Go line by line through the entries and show those that hold the string "schottky".

○ ○ ○ ○

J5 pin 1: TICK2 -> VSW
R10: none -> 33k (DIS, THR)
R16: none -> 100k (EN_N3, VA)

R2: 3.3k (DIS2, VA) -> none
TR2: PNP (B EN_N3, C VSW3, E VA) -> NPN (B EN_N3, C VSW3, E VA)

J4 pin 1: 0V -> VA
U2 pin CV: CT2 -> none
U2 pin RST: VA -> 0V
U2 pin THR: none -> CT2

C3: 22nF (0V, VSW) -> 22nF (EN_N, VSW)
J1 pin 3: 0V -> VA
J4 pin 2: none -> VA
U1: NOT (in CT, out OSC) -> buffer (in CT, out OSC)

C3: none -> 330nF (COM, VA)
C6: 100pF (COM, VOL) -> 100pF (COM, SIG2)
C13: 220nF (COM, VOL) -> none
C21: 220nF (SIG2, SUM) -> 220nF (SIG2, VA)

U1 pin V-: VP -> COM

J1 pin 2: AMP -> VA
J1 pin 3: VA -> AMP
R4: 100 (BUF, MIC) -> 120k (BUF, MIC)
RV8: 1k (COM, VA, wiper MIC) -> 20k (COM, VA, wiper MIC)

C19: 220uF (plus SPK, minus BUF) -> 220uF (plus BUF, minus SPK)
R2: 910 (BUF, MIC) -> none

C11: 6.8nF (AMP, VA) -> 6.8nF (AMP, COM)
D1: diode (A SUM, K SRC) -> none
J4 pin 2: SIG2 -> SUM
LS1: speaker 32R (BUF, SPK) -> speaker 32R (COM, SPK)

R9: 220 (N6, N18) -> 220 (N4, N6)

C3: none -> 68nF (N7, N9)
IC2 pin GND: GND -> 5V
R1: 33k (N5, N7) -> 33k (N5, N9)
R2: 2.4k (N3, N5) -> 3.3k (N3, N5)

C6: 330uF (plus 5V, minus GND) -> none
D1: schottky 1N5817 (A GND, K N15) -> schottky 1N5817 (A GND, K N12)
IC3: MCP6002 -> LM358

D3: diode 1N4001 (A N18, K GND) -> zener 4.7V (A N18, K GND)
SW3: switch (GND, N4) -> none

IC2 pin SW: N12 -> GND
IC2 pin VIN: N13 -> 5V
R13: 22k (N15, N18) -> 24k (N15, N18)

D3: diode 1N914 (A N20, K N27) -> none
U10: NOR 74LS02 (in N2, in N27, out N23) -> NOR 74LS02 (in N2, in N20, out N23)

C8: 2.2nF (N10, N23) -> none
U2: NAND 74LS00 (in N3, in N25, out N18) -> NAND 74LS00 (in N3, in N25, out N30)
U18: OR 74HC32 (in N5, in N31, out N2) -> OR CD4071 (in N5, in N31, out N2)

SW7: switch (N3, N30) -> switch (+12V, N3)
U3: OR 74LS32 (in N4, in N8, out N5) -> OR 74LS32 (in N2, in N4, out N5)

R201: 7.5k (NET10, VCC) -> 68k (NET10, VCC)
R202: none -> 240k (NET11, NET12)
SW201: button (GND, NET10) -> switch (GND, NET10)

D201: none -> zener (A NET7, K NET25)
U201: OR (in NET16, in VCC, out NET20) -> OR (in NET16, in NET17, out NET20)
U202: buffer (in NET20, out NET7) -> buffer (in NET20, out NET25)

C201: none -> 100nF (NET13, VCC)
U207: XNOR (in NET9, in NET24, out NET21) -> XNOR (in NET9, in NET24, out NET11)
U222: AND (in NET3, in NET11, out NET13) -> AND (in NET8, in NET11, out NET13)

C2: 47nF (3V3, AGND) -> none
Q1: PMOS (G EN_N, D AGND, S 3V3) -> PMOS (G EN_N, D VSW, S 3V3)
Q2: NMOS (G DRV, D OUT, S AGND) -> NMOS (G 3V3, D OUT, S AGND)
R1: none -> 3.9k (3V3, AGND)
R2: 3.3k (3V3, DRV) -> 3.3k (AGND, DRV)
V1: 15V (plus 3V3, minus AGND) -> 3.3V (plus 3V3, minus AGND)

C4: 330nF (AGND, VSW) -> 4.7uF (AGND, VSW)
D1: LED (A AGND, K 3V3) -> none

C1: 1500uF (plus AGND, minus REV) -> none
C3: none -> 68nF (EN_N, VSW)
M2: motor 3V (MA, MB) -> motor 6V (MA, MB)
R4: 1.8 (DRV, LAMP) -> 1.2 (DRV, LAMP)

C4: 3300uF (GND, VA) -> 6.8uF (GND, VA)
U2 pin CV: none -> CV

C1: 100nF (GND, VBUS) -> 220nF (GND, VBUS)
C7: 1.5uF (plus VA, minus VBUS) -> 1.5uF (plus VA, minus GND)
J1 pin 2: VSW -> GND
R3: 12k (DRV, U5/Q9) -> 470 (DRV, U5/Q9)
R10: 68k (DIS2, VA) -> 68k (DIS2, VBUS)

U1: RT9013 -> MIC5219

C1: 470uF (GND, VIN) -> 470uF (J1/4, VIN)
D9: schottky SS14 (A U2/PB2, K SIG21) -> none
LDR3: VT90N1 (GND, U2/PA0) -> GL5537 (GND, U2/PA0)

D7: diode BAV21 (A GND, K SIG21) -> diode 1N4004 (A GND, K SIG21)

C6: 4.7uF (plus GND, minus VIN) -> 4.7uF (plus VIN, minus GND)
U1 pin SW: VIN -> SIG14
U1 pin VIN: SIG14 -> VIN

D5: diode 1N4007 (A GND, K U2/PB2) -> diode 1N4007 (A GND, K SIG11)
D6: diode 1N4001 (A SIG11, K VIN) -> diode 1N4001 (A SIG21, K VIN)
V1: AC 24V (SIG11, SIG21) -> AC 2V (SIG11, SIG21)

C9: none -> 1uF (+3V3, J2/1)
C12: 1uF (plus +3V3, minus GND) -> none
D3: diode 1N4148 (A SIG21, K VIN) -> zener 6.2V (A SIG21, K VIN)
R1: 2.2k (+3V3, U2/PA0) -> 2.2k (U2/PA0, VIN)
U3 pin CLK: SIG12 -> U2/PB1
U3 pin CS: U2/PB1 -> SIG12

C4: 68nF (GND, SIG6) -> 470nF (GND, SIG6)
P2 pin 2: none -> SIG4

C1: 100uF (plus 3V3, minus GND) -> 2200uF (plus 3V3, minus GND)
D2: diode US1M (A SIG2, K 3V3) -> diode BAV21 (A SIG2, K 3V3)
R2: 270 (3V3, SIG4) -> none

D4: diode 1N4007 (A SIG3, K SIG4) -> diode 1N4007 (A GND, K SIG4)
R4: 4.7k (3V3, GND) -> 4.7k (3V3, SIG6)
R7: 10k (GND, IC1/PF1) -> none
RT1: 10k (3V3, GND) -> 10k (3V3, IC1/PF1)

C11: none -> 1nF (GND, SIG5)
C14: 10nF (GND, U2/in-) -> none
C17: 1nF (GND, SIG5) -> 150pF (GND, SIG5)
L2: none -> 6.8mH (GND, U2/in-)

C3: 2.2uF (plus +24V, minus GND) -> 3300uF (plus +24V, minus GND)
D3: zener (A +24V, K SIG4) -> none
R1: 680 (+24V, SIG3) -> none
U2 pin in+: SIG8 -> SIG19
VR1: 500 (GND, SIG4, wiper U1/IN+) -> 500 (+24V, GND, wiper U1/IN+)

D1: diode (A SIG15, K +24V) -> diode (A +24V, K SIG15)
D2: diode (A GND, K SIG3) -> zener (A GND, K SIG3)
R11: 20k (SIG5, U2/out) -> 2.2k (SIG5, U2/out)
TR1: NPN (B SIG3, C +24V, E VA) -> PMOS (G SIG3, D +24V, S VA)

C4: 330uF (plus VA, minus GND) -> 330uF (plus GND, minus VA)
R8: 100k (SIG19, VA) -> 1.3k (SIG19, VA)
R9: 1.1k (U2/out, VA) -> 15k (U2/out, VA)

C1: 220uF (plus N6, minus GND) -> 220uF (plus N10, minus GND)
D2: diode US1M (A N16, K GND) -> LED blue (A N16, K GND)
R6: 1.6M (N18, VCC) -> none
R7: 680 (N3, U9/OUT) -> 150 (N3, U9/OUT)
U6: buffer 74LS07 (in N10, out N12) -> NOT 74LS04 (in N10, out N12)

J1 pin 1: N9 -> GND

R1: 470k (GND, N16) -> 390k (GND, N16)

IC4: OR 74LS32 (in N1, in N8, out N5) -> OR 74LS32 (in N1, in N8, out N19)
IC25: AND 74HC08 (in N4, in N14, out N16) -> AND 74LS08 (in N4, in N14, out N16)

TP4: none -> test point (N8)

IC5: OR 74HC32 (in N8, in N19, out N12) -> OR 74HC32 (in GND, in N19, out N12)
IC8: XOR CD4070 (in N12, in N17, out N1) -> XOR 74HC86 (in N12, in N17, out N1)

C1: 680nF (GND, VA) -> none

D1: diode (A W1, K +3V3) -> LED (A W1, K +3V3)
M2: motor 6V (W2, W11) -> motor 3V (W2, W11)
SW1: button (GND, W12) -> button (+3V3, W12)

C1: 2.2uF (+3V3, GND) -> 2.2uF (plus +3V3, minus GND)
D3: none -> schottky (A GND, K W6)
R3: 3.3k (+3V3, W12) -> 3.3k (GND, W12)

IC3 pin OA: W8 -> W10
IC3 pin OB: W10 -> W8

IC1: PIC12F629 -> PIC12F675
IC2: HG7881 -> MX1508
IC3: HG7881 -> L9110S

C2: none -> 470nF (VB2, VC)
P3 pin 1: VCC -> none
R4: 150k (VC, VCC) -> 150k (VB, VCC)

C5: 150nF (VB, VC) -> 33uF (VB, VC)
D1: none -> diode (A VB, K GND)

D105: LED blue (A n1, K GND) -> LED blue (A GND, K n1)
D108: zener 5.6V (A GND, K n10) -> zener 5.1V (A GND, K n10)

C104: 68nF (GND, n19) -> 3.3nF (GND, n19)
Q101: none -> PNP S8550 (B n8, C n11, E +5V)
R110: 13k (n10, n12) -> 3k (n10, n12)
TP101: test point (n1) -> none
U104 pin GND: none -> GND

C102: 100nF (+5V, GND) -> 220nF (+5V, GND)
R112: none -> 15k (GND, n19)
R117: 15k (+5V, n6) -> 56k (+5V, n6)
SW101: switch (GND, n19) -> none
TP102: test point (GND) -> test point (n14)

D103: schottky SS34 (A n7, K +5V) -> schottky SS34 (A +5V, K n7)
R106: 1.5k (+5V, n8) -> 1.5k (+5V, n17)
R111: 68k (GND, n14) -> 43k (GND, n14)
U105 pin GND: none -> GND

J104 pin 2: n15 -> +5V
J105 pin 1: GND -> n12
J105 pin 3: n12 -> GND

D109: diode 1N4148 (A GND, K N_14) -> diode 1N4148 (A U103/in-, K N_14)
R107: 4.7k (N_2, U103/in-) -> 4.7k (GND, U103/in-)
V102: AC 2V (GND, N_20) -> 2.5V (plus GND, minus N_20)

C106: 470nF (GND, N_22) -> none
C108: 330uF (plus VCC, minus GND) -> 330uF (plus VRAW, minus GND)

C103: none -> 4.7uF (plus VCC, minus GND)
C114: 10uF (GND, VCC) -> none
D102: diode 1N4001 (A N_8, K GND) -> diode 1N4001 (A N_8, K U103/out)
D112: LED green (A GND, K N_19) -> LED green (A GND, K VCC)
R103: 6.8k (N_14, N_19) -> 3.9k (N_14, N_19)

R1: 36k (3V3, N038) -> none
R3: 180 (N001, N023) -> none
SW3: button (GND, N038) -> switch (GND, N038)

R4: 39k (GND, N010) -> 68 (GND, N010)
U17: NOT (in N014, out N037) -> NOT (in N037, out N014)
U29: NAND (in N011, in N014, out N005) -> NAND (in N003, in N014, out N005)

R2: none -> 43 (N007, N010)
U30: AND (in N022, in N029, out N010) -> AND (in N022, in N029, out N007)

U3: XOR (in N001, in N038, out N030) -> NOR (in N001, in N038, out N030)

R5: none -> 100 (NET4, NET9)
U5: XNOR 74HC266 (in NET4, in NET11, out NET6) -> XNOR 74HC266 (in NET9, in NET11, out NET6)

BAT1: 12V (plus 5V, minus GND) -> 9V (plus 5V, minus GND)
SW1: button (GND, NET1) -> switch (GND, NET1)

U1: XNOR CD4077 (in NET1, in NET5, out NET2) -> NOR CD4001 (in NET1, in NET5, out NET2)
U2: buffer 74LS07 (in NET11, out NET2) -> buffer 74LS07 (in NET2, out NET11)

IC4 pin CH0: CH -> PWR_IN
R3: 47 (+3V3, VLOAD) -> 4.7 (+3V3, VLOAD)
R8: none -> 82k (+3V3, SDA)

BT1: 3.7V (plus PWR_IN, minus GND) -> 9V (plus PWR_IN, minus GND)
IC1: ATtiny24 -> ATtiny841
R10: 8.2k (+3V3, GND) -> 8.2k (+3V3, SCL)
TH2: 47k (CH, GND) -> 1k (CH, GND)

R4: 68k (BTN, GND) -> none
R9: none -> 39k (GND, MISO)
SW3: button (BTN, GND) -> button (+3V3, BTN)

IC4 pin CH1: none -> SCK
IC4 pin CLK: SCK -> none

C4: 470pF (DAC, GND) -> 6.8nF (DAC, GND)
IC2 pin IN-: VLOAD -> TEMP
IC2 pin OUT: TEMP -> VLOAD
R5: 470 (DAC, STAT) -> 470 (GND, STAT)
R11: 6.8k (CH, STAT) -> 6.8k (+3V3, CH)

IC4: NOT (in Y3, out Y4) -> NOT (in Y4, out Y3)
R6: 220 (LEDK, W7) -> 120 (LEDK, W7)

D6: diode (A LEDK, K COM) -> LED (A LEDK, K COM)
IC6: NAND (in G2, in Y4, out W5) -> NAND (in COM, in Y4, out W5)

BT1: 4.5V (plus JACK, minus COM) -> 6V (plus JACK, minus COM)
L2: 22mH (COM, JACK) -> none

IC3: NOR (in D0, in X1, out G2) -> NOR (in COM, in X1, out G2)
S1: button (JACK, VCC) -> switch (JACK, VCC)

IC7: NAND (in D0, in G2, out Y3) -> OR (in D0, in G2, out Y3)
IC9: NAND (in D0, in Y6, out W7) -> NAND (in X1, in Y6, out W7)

○ ○ ○ ○

-- EXERCISE RESULT --
D1: schottky 1N5817 (A GND, K N15) -> schottky 1N5817 (A GND, K N12)
D9: schottky SS14 (A U2/PB2, K SIG21) -> none
D3: none -> schottky (A GND, K W6)
D103: schottky SS34 (A n7, K +5V) -> schottky SS34 (A +5V, K n7)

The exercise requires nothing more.